INSTRUCTIONS FOR THE TASK =
If a line below includes the string "change", copy it.

SUPPLIED ENTRIES =
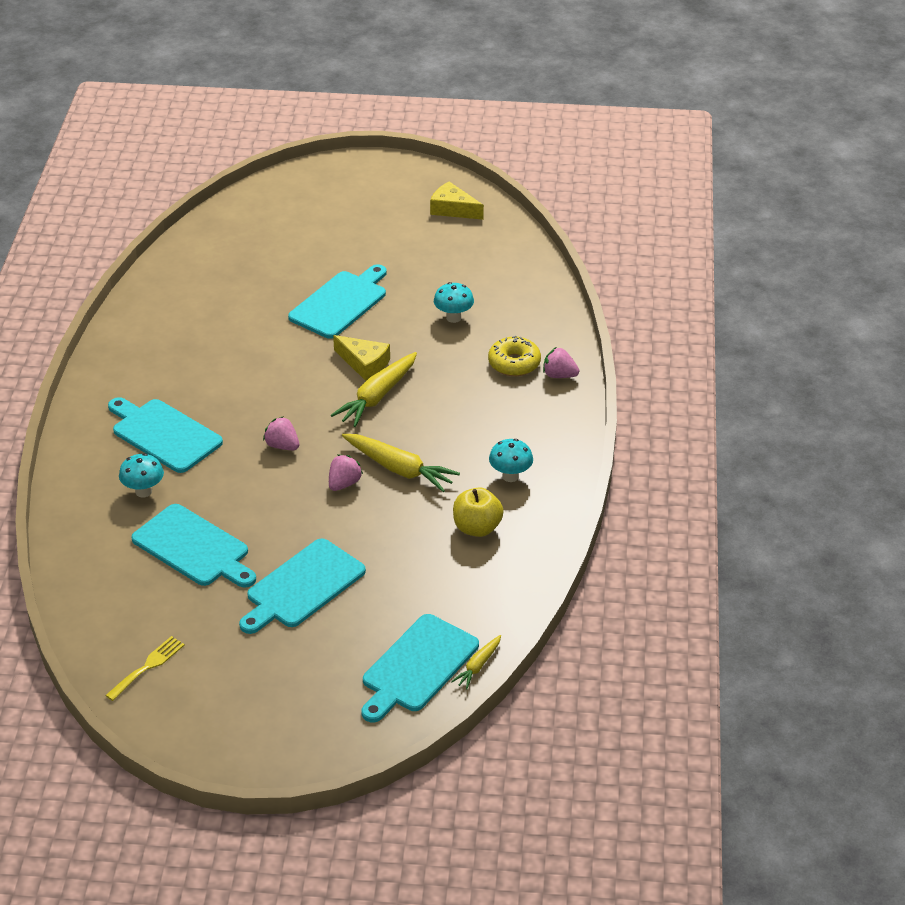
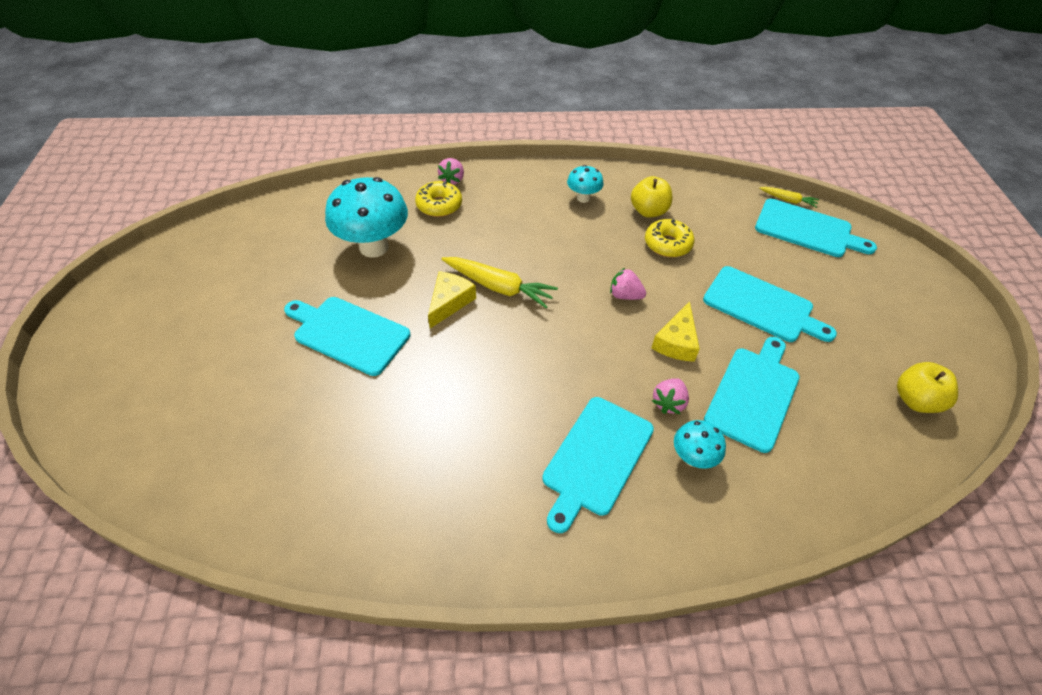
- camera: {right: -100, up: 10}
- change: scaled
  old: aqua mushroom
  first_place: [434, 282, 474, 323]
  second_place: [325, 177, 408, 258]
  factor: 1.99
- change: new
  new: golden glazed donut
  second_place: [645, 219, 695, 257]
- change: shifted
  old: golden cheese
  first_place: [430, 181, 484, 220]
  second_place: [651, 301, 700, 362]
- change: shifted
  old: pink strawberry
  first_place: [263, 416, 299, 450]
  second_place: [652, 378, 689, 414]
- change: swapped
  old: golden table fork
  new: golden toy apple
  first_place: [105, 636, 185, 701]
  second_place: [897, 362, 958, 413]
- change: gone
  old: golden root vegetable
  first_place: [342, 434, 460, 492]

WORKED SOLUTION =
- change: scaled
- change: new
- change: shifted
- change: shifted
- change: swapped
- change: gone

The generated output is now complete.